*** Opening of Listed entries ***

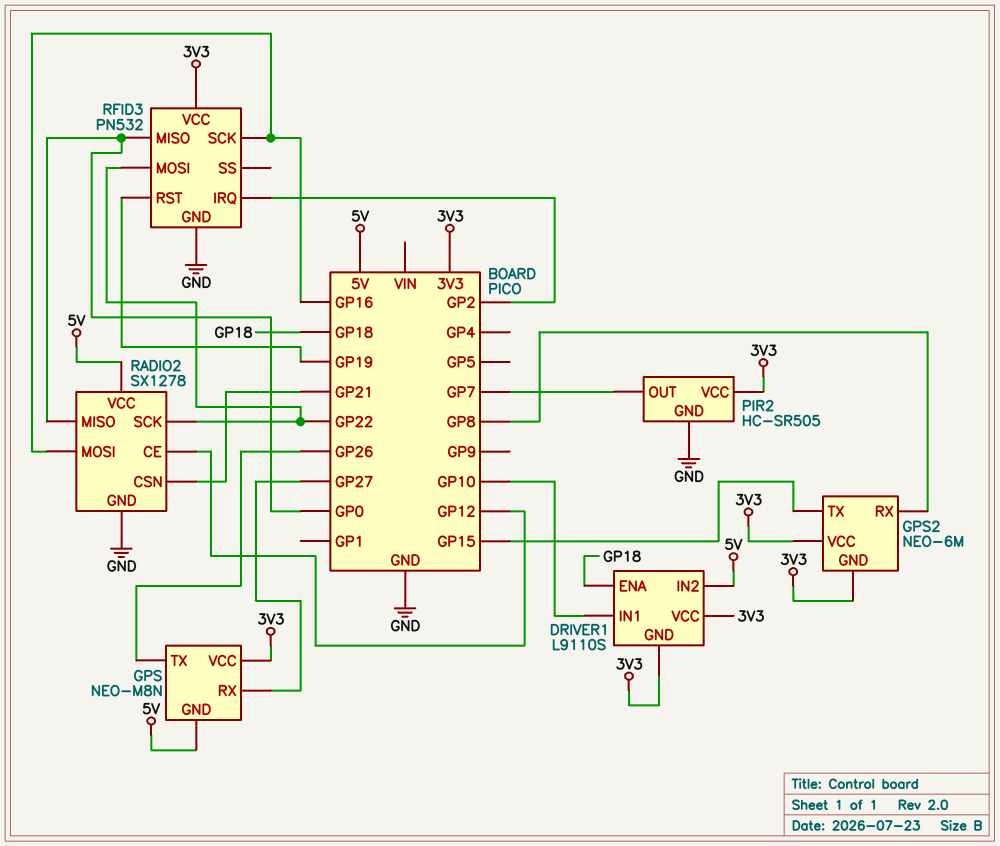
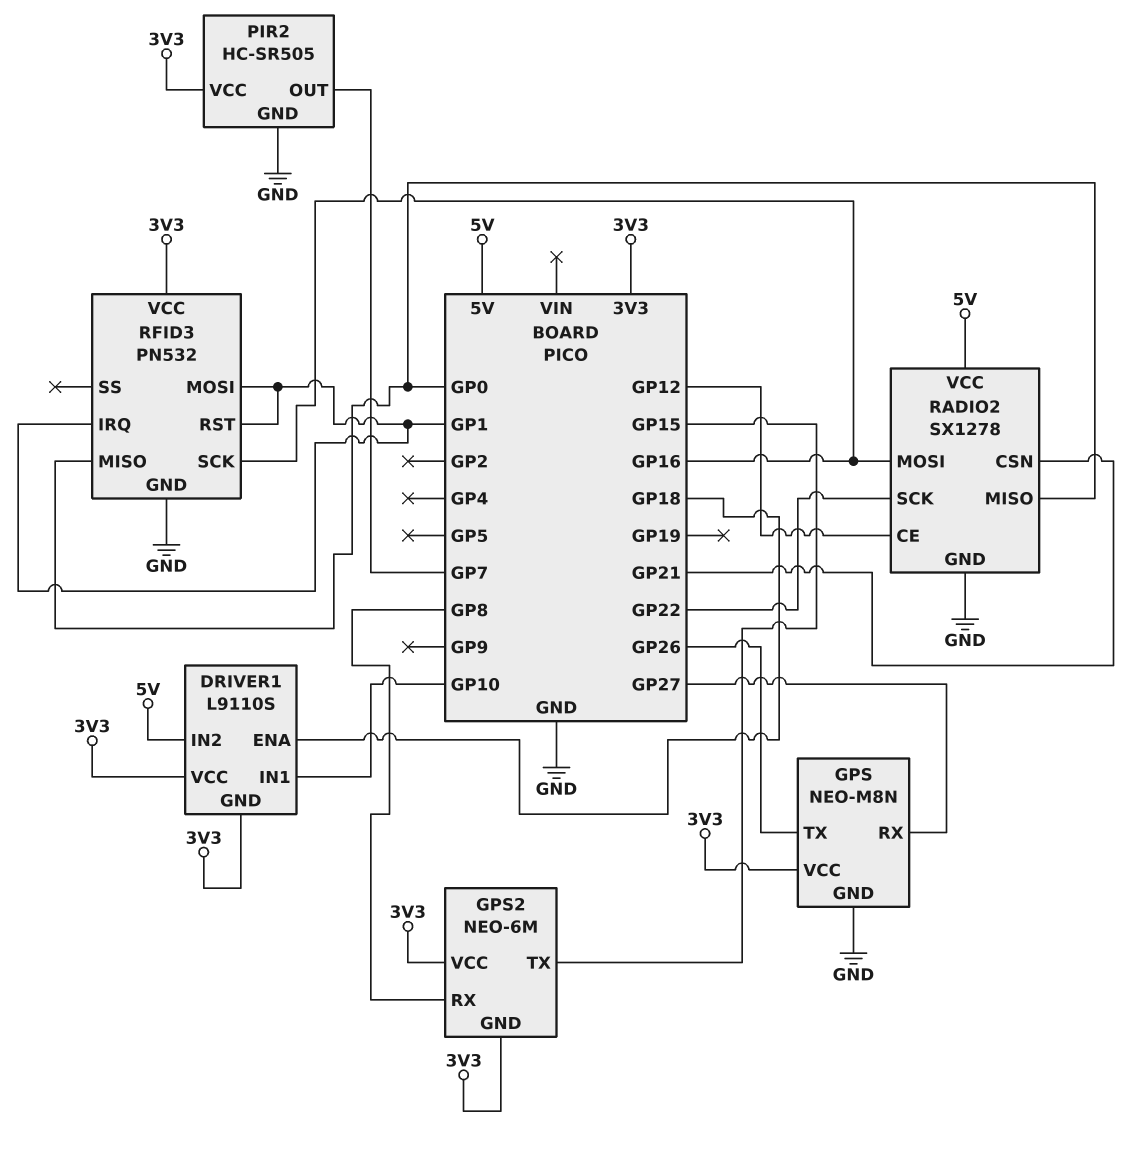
GPS pin GND: 5V -> GND
RFID3 pin IRQ: GP2 -> GP1
RFID3 pin MOSI: GP22 -> GP1
RFID3 pin RST: GP19 -> GP1

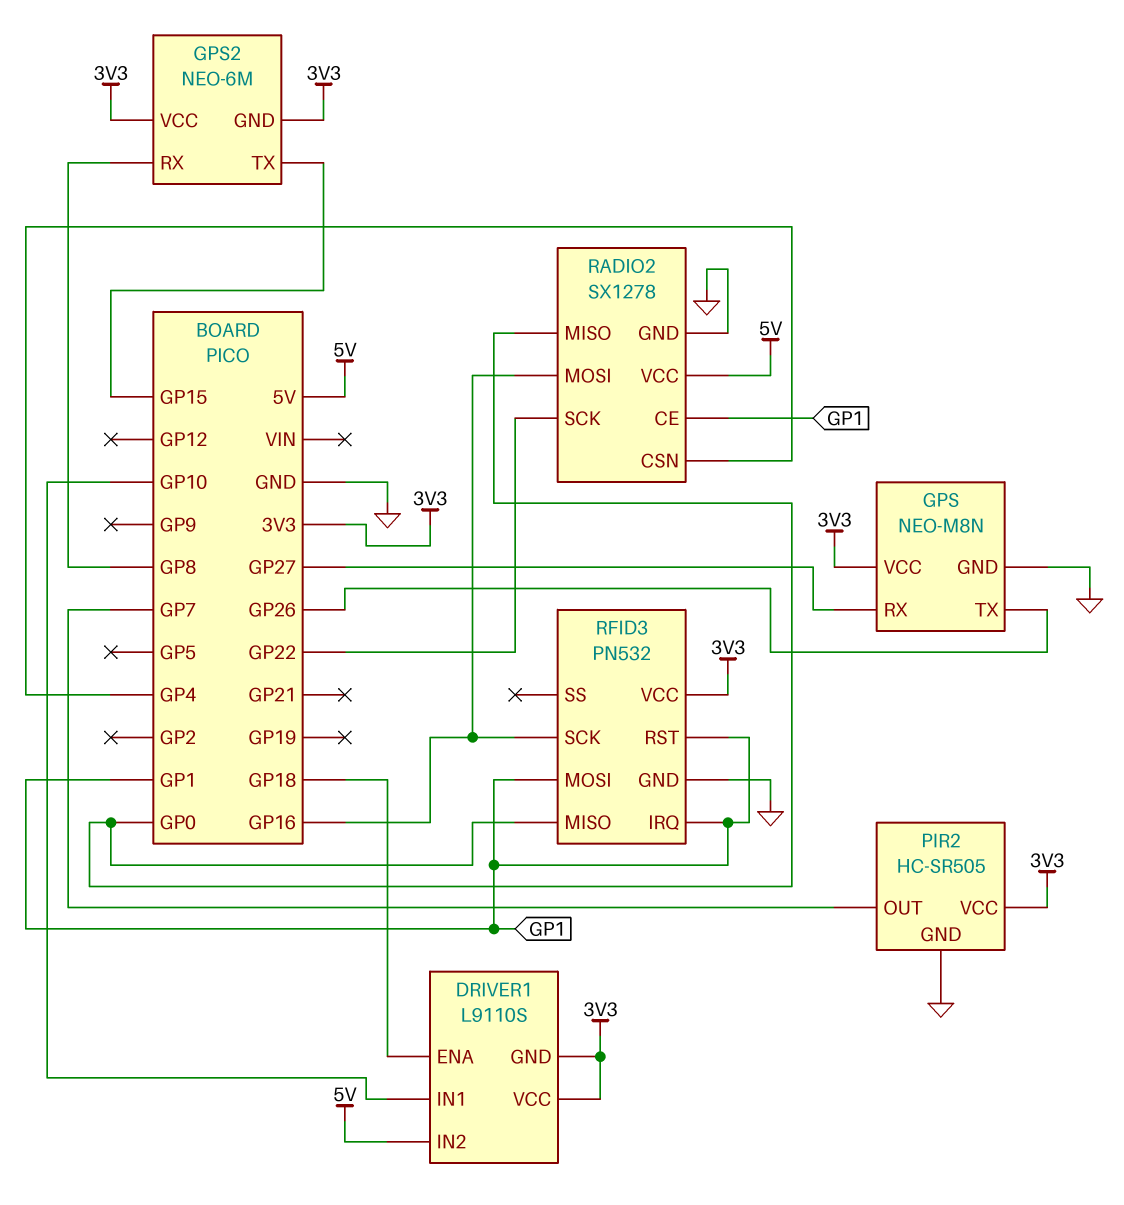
RADIO2 pin CE: GP12 -> GP1
RADIO2 pin CSN: GP21 -> GP4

*** Close of Listed entries ***

Task description:
The task calls for every line of the data to be returned exactly, without pictures.

Task answer:
GPS pin GND: 5V -> GND
RFID3 pin IRQ: GP2 -> GP1
RFID3 pin MOSI: GP22 -> GP1
RFID3 pin RST: GP19 -> GP1

RADIO2 pin CE: GP12 -> GP1
RADIO2 pin CSN: GP21 -> GP4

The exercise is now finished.